*Requirement:* Each entry that follows should be given again word for word; please leave out its pictures.

Top of Information provided

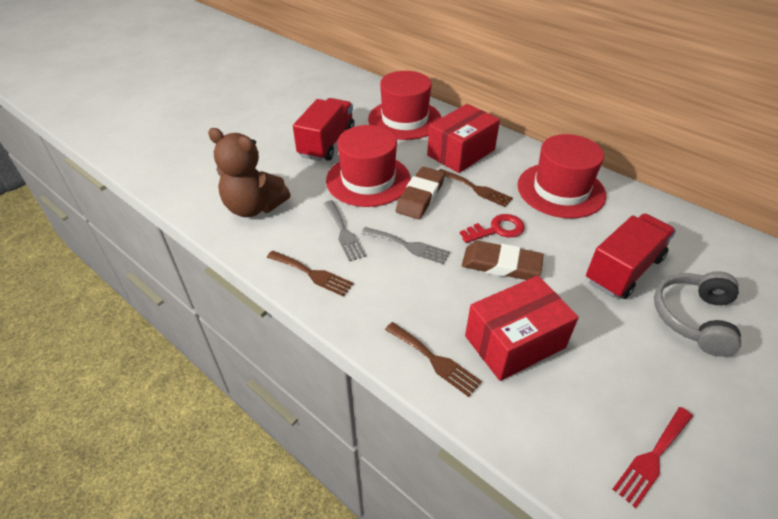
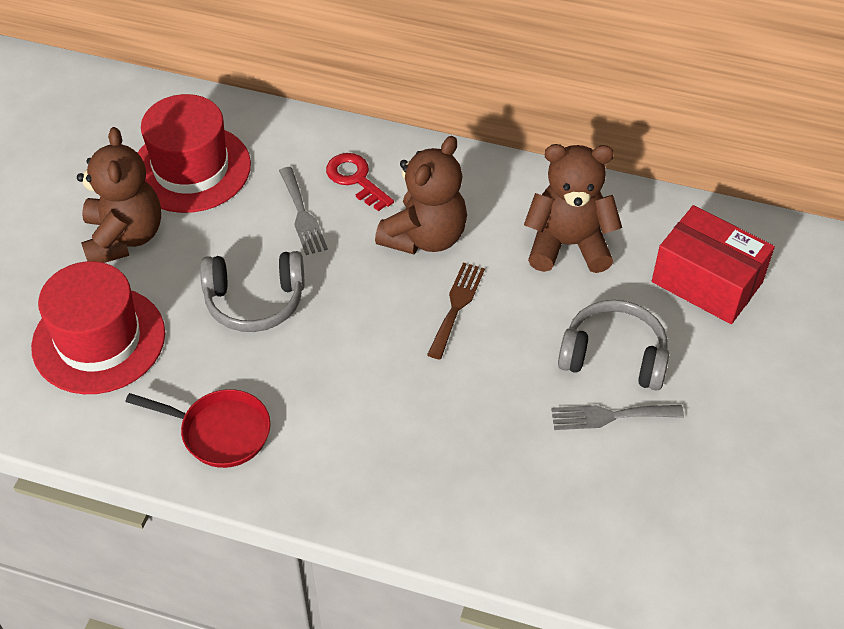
brown eraser: [396,167,445,219] [462,241,544,280] = 2 -> none = 0
brown fork: [267,251,354,297] [385,322,482,397] [438,169,513,207] = 3 -> [427,263,485,360] = 1
brown teddy bear: [208,128,291,217] = 1 -> [77,127,161,263] [375,136,467,254] [524,144,622,273] = 3
grey headphones: [654,271,741,357] = 1 -> [200,251,305,332] [558,300,669,391] = 2
red box: [427,104,500,173] [465,275,579,381] = 2 -> [652,205,775,324] = 1
red fork: [613,407,693,508] = 1 -> none = 0
red hat: [326,125,411,207] [368,71,441,140] [517,134,606,218] = 3 -> [31,261,165,394] [138,94,251,213] = 2
red pan: none = 0 -> [125,389,271,468] = 1
red truck: [293,98,355,161] [586,213,676,299] = 2 -> none = 0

Bottom of Information provided

*Response to the exercise:*
brown eraser: [396,167,445,219] [462,241,544,280] = 2 -> none = 0
brown fork: [267,251,354,297] [385,322,482,397] [438,169,513,207] = 3 -> [427,263,485,360] = 1
brown teddy bear: [208,128,291,217] = 1 -> [77,127,161,263] [375,136,467,254] [524,144,622,273] = 3
grey headphones: [654,271,741,357] = 1 -> [200,251,305,332] [558,300,669,391] = 2
red box: [427,104,500,173] [465,275,579,381] = 2 -> [652,205,775,324] = 1
red fork: [613,407,693,508] = 1 -> none = 0
red hat: [326,125,411,207] [368,71,441,140] [517,134,606,218] = 3 -> [31,261,165,394] [138,94,251,213] = 2
red pan: none = 0 -> [125,389,271,468] = 1
red truck: [293,98,355,161] [586,213,676,299] = 2 -> none = 0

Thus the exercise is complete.